Coordinate-based change listings:
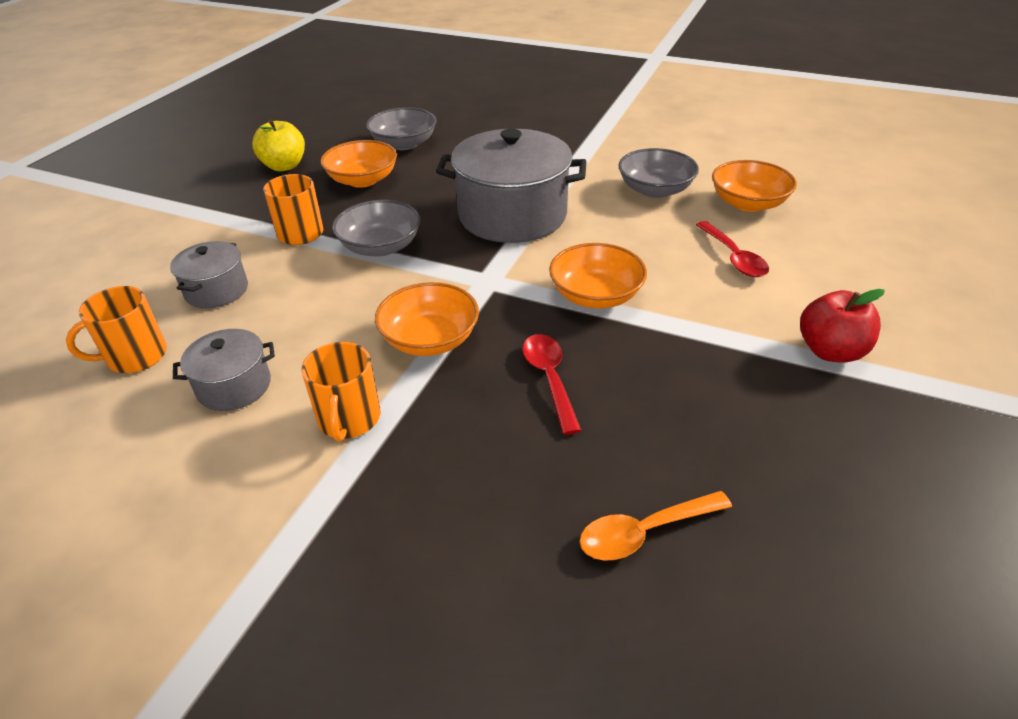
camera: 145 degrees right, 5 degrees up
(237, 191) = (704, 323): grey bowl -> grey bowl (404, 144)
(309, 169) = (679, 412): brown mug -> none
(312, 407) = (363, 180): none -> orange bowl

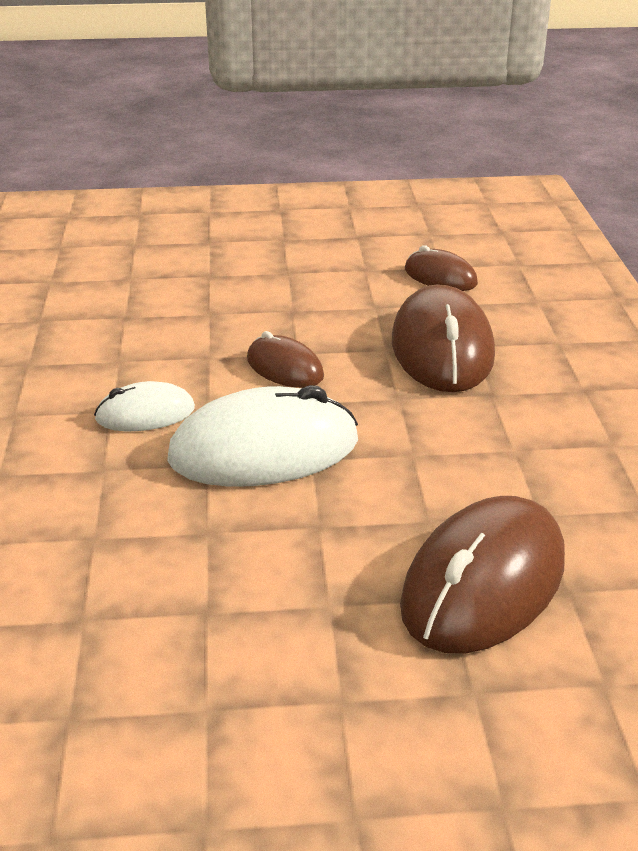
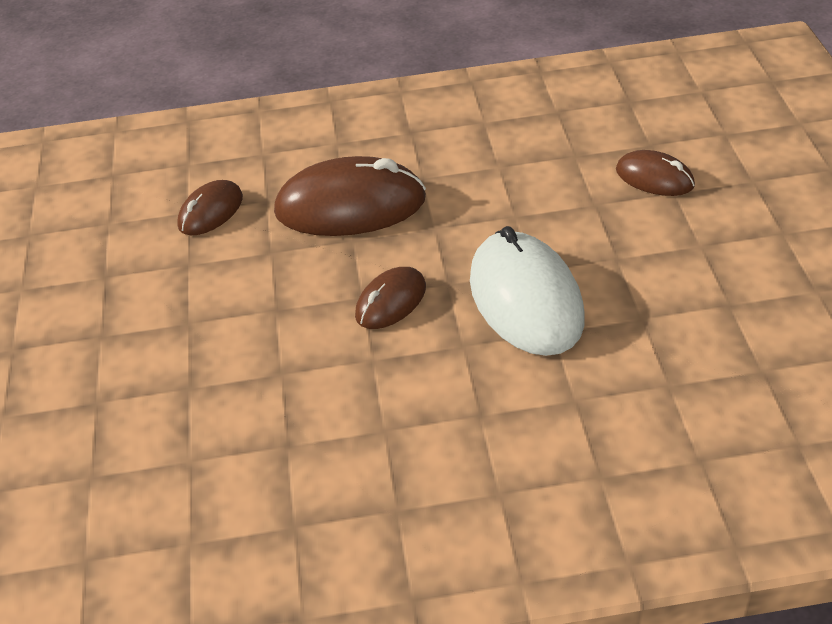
camera: 90 degrees left, 10 degrees up
(145, 414) = (482, 387): white mouse -> none
(483, 582) = (654, 178): brown mouse -> brown mouse, size x0.54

#### [WHAT IS NEEDED]
Produce an exact copy of each line of data, skipping embedded images.

#### [WORKED SOLUTION]
camera: 145 degrees right, 5 degrees up
(237, 191) = (704, 323): grey bowl -> grey bowl (404, 144)
(309, 169) = (679, 412): brown mug -> none
(312, 407) = (363, 180): none -> orange bowl

camera: 90 degrees left, 10 degrees up
(145, 414) = (482, 387): white mouse -> none
(483, 582) = (654, 178): brown mouse -> brown mouse, size x0.54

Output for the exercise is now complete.